Start of DATASET EXCERPTS
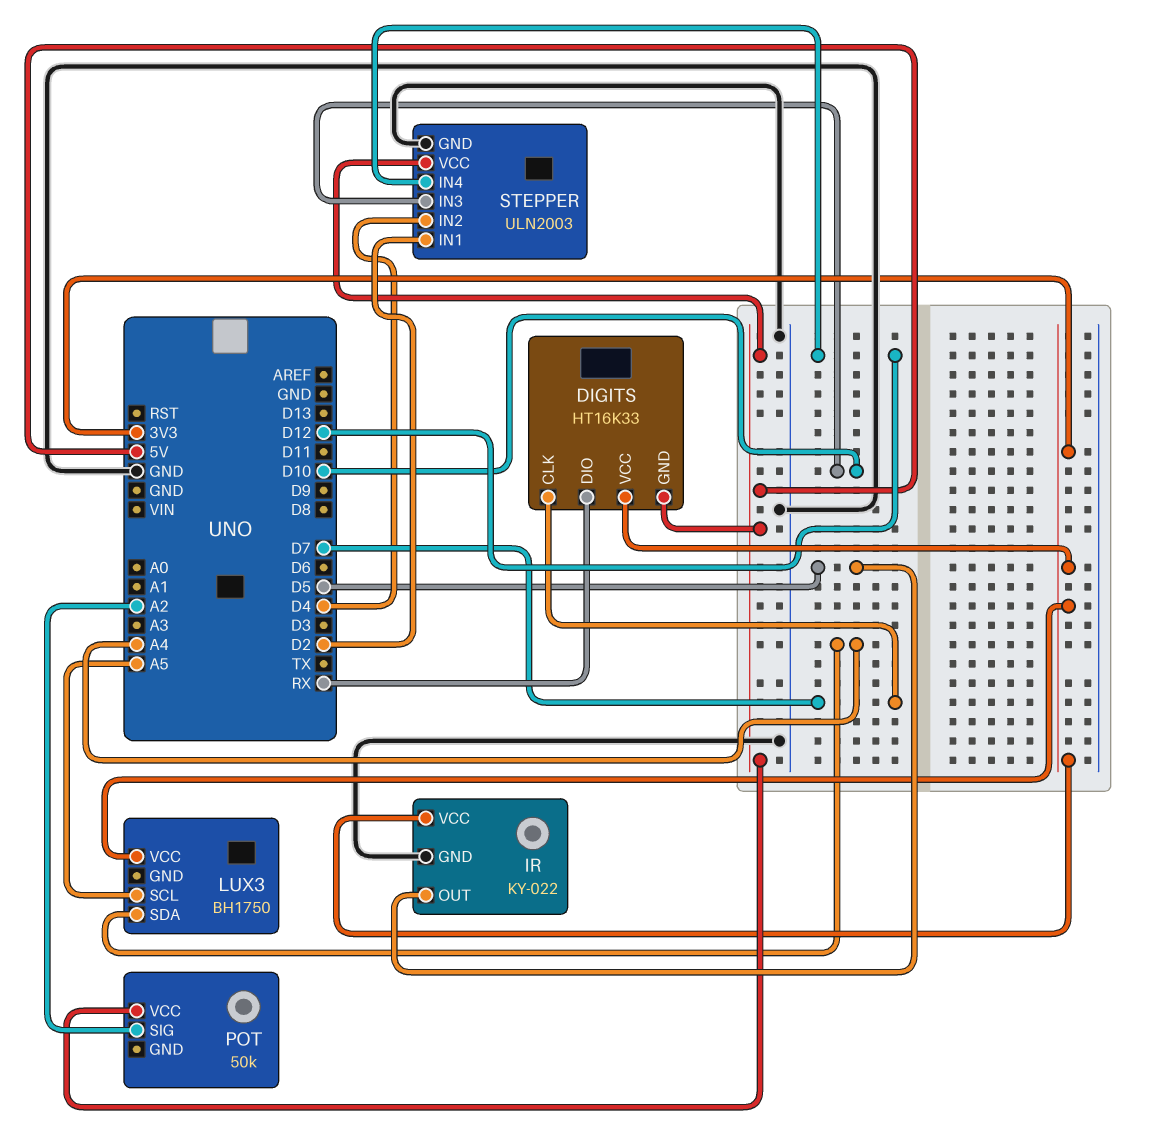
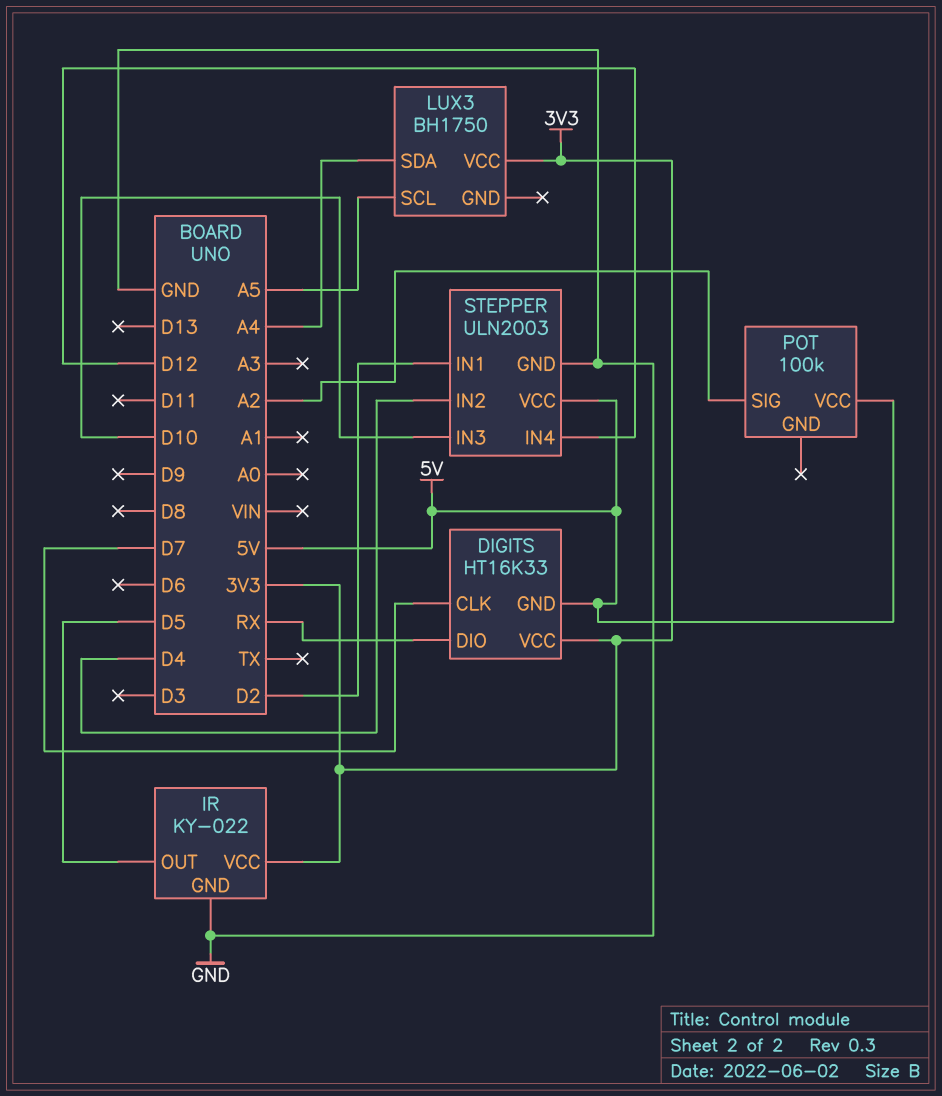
POT: 50k -> 100k

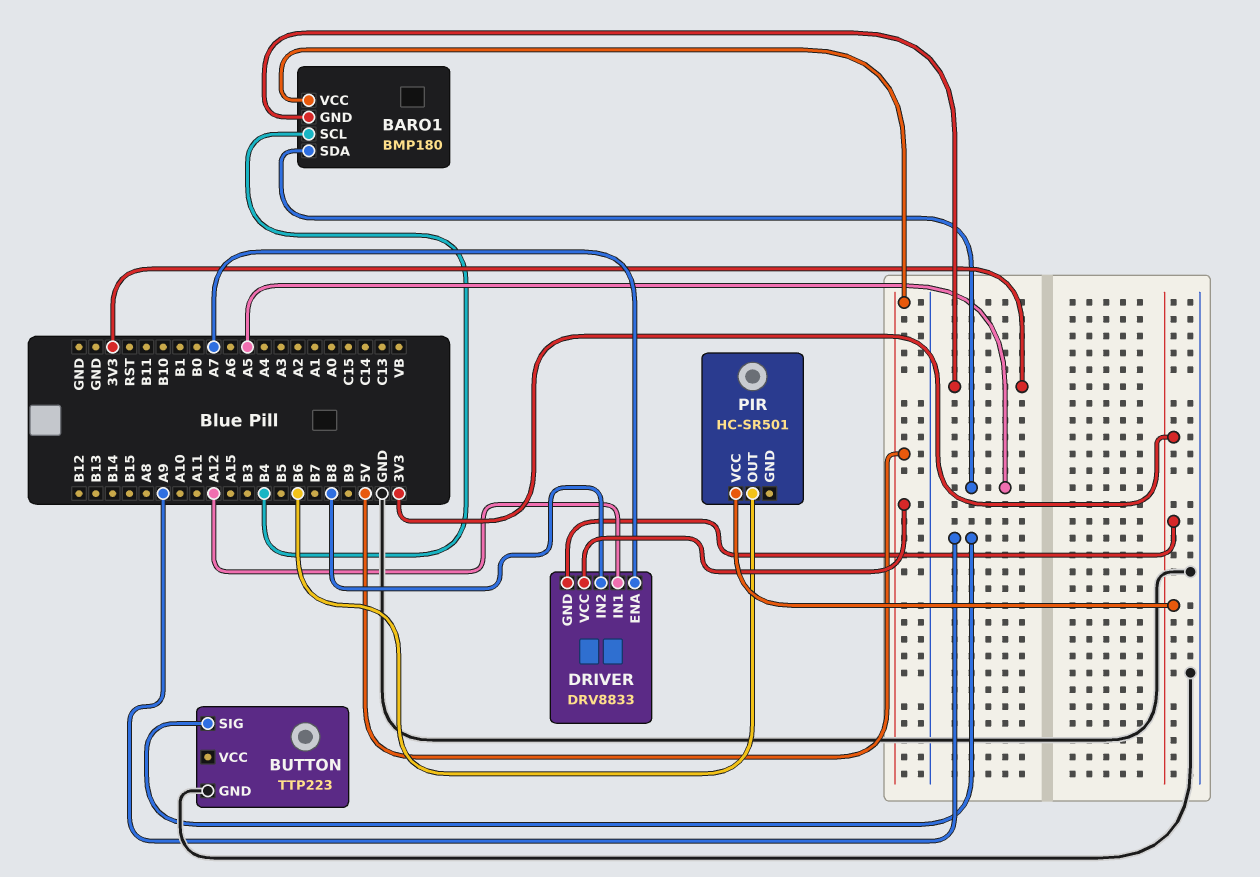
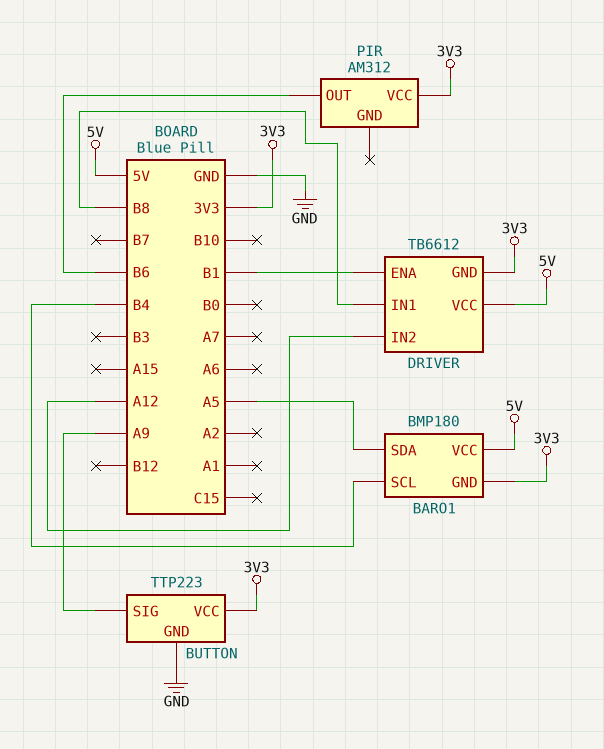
BUTTON pin VCC: none -> 3V3
DRIVER: DRV8833 -> TB6612
DRIVER pin ENA: A7 -> B1
DRIVER pin IN1: A12 -> B8
DRIVER pin IN2: B8 -> A12
PIR: HC-SR501 -> AM312

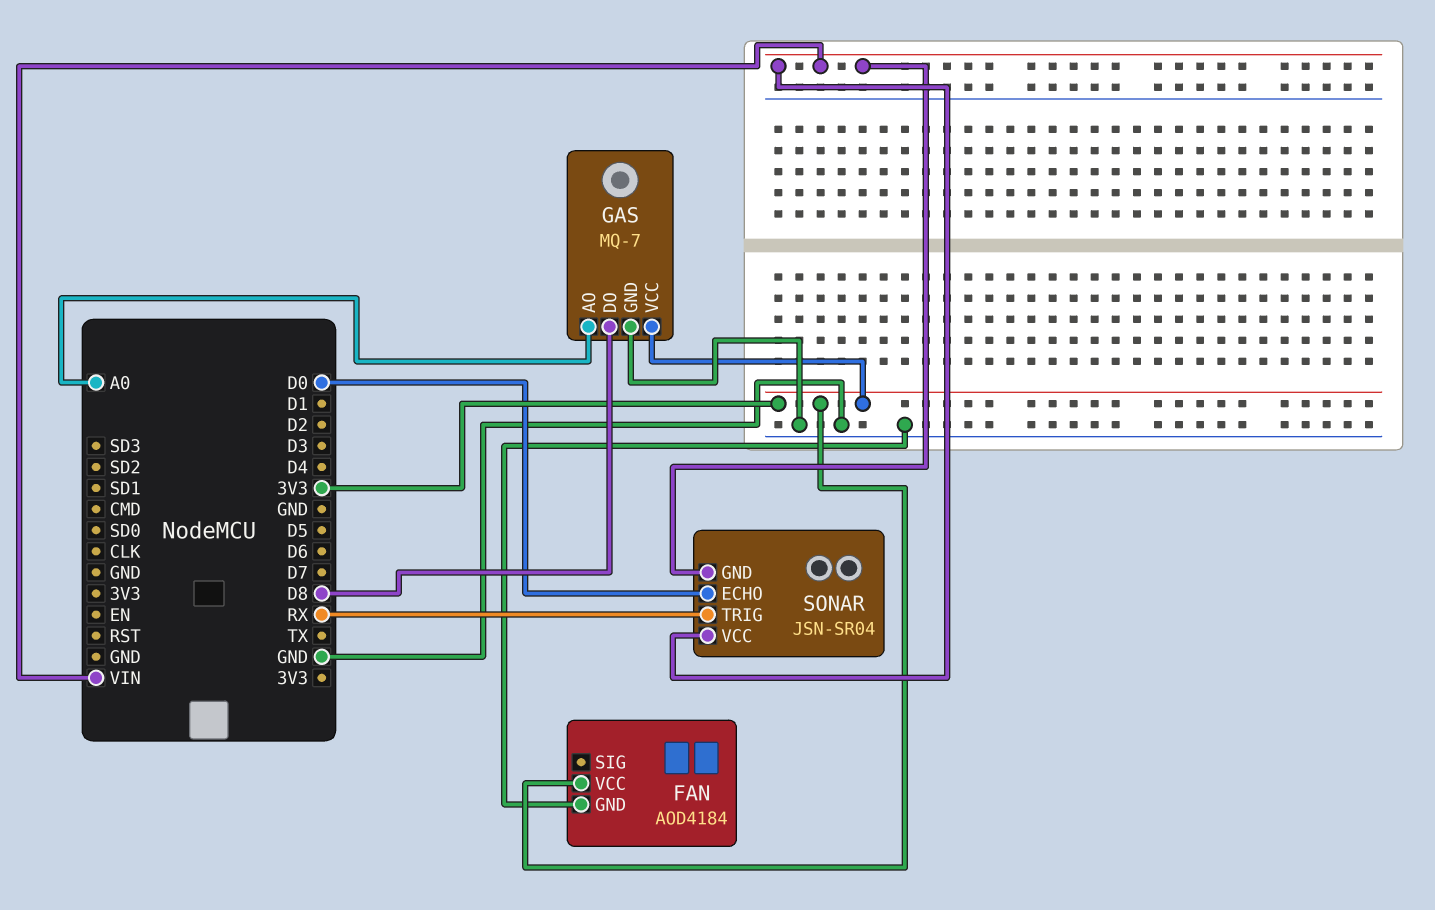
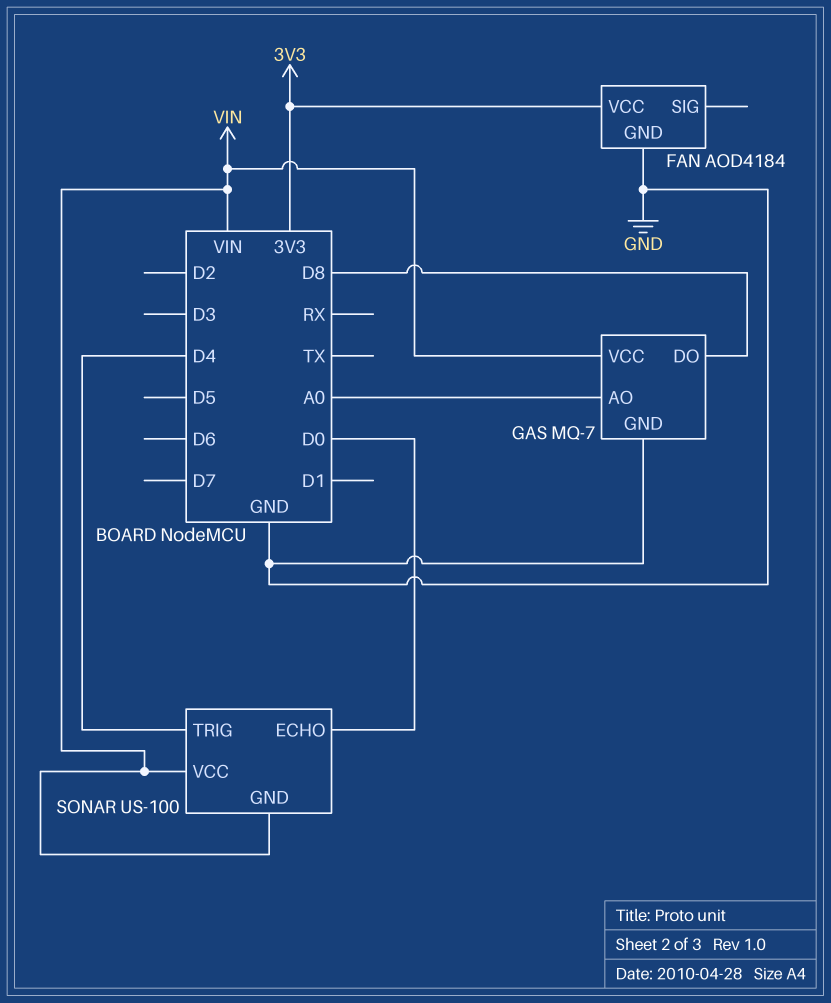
GAS pin VCC: 3V3 -> VIN
SONAR: JSN-SR04 -> US-100
SONAR pin TRIG: RX -> D4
End of DATASET EXCERPTS
**TASK DESCRIPTION**
Quote every record above exactly, leaving out the pictures.

**OUTPUT FOR THIS EXERCISE**
POT: 50k -> 100k

BUTTON pin VCC: none -> 3V3
DRIVER: DRV8833 -> TB6612
DRIVER pin ENA: A7 -> B1
DRIVER pin IN1: A12 -> B8
DRIVER pin IN2: B8 -> A12
PIR: HC-SR501 -> AM312

GAS pin VCC: 3V3 -> VIN
SONAR: JSN-SR04 -> US-100
SONAR pin TRIG: RX -> D4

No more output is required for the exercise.